── Exercise inputs

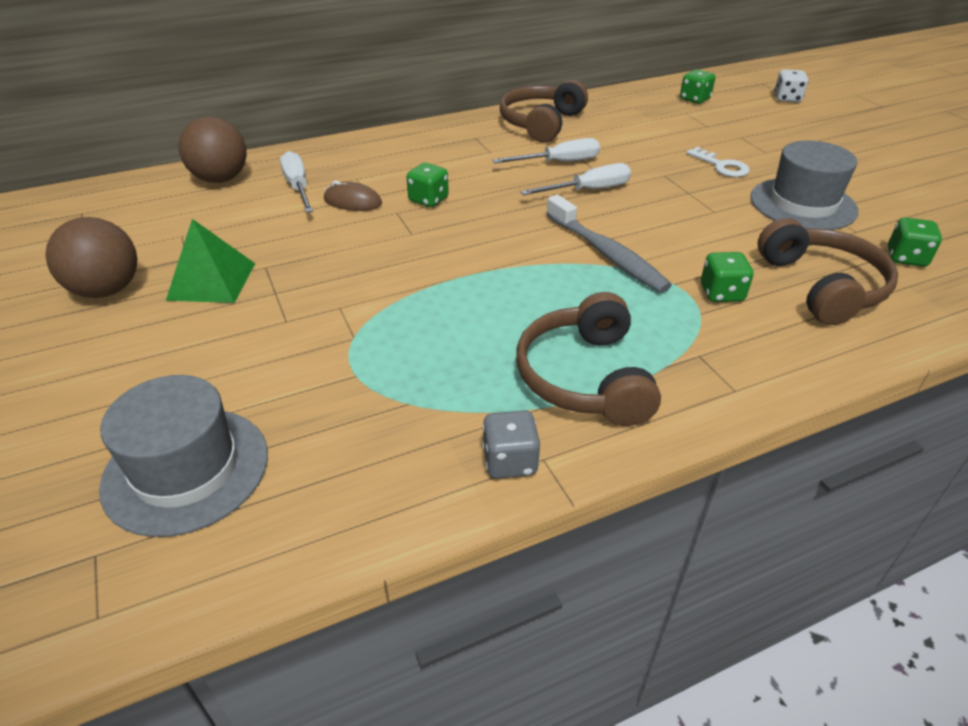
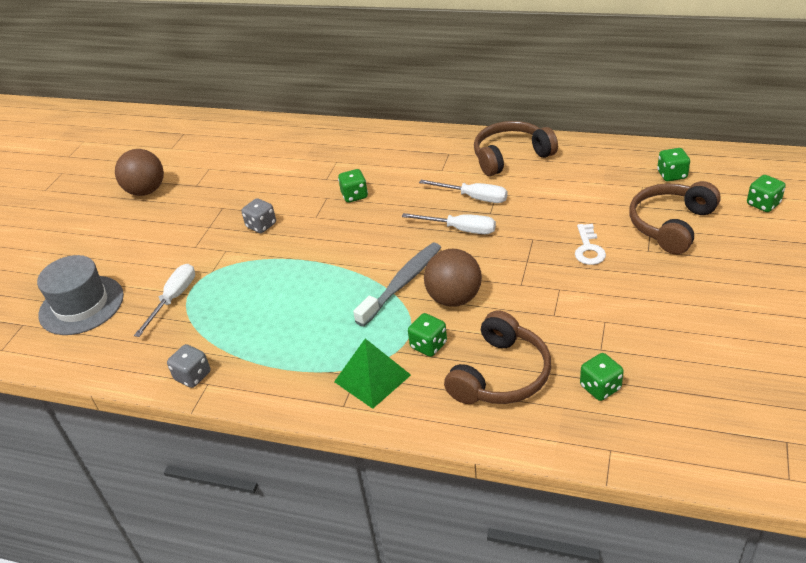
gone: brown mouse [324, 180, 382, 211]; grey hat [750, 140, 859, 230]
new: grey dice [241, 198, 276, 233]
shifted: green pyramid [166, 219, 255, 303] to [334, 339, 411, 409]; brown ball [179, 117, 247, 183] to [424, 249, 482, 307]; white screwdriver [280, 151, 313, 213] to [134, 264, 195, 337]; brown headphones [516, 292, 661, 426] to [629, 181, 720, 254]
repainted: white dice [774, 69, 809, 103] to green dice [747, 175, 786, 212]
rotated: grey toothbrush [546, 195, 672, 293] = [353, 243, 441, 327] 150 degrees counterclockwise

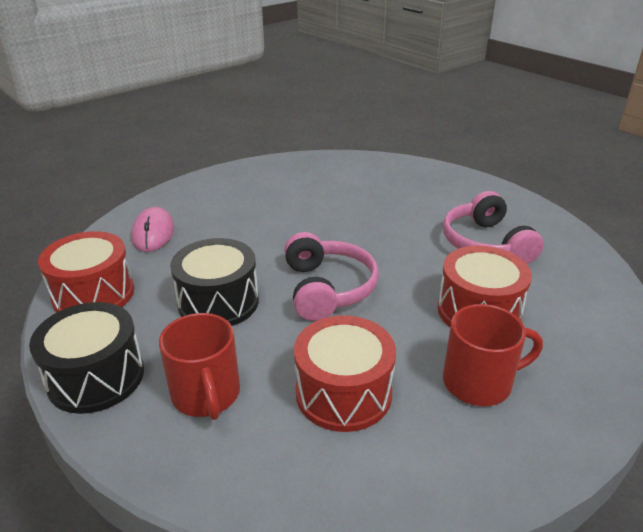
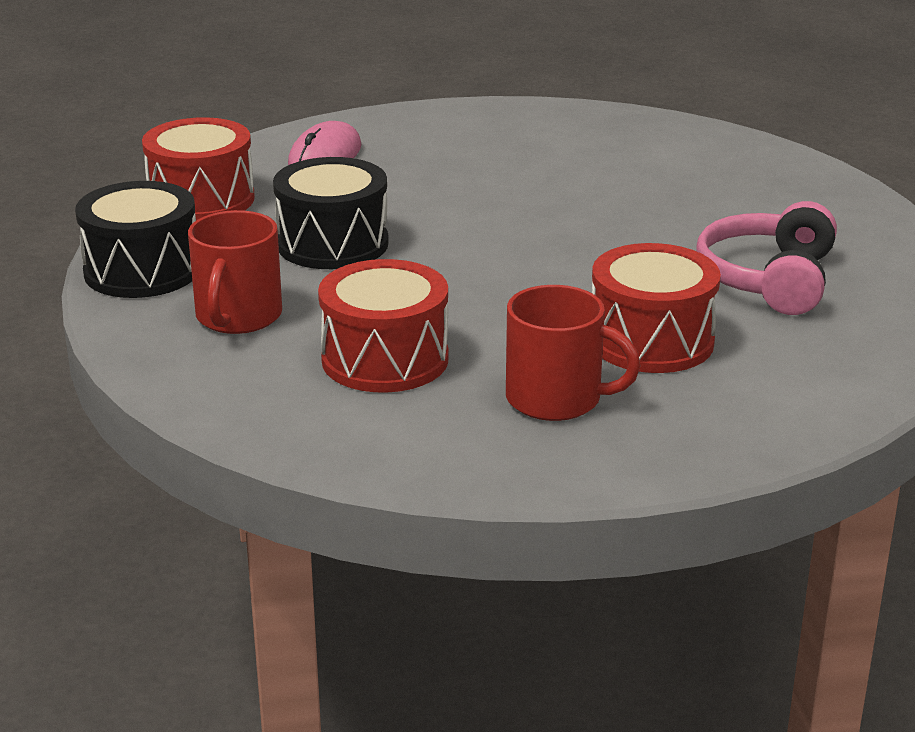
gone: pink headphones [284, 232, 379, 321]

────

## Exercise directions
A faithful copy of the entries above is needed, one that contains no images.

## Answer below
gone: brown mouse [324, 180, 382, 211]; grey hat [750, 140, 859, 230]
new: grey dice [241, 198, 276, 233]
shifted: green pyramid [166, 219, 255, 303] to [334, 339, 411, 409]; brown ball [179, 117, 247, 183] to [424, 249, 482, 307]; white screwdriver [280, 151, 313, 213] to [134, 264, 195, 337]; brown headphones [516, 292, 661, 426] to [629, 181, 720, 254]
repainted: white dice [774, 69, 809, 103] to green dice [747, 175, 786, 212]
rotated: grey toothbrush [546, 195, 672, 293] = [353, 243, 441, 327] 150 degrees counterclockwise

gone: pink headphones [284, 232, 379, 321]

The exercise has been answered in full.